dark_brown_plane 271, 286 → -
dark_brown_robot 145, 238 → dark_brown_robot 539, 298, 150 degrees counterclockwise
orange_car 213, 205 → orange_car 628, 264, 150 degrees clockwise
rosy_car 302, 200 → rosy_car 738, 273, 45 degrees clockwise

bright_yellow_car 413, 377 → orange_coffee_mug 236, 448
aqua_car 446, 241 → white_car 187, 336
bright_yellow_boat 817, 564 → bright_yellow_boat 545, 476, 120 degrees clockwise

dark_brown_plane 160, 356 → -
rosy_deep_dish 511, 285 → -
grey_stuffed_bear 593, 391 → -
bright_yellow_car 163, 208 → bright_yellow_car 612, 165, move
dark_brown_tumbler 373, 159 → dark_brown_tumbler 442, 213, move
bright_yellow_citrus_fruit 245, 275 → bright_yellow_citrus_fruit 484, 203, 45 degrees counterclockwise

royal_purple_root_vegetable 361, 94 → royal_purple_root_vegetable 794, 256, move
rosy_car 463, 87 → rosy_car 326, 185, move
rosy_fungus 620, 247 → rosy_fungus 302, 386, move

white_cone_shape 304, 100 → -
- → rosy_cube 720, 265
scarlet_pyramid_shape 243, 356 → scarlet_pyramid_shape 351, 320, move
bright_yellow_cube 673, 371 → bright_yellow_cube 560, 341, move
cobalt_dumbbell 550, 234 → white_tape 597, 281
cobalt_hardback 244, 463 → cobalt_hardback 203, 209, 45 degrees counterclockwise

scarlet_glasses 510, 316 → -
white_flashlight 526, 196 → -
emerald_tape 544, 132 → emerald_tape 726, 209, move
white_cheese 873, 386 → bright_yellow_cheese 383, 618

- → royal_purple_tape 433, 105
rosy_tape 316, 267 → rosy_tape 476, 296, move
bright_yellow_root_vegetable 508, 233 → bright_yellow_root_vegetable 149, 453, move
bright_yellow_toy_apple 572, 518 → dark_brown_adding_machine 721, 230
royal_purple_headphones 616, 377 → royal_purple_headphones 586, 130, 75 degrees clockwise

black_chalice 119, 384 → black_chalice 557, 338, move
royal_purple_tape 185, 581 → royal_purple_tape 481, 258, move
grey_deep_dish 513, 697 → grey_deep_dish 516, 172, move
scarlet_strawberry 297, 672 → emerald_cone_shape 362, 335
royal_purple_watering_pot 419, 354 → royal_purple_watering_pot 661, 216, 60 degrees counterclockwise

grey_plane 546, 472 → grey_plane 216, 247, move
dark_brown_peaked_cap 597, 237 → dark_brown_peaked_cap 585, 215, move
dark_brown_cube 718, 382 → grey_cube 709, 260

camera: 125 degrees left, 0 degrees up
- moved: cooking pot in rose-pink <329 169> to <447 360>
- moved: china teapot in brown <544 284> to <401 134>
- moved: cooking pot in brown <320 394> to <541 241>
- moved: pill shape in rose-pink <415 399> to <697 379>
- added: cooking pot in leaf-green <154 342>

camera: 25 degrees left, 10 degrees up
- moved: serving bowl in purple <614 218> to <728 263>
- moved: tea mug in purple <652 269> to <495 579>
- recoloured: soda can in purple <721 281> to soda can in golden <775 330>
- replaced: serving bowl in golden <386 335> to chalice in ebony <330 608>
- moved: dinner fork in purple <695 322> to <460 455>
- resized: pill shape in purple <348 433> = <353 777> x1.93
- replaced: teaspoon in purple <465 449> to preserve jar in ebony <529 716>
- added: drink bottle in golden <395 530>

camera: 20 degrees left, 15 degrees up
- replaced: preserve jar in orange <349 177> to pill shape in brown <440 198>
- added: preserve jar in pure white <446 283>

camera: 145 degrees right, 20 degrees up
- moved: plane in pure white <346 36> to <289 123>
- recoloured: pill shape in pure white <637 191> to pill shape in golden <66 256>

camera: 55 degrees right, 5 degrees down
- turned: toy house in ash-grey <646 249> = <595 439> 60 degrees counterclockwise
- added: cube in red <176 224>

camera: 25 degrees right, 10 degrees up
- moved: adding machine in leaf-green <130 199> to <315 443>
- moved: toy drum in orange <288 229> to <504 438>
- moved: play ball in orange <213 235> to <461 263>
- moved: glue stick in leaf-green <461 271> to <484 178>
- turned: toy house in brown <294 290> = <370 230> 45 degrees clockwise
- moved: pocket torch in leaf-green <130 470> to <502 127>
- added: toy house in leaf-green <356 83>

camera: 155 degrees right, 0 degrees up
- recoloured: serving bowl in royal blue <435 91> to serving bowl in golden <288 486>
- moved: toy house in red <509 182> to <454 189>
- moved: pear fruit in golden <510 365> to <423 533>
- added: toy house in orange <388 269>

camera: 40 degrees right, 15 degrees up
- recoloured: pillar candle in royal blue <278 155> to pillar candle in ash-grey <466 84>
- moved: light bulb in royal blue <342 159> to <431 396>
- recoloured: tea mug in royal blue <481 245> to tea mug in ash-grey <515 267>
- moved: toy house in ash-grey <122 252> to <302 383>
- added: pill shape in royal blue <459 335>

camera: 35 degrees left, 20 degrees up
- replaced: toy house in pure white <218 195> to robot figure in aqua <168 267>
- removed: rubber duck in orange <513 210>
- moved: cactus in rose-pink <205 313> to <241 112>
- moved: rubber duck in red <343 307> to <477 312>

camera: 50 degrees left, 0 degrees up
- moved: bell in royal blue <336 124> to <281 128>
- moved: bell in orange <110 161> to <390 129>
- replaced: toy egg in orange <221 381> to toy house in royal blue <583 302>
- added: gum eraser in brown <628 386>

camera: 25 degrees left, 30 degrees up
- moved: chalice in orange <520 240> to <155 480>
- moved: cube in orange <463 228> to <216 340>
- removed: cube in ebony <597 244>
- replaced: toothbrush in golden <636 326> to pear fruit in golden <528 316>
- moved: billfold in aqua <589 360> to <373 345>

TRY IT = From the records above, repeat exactly the lines from the one with "camera: 125 degrees left, 0 degrees up" through the one with "- moved: pill", both included.

SOLUTION TO THE EXERCISE =
camera: 125 degrees left, 0 degrees up
- moved: cooking pot in rose-pink <329 169> to <447 360>
- moved: china teapot in brown <544 284> to <401 134>
- moved: cooking pot in brown <320 394> to <541 241>
- moved: pill shape in rose-pink <415 399> to <697 379>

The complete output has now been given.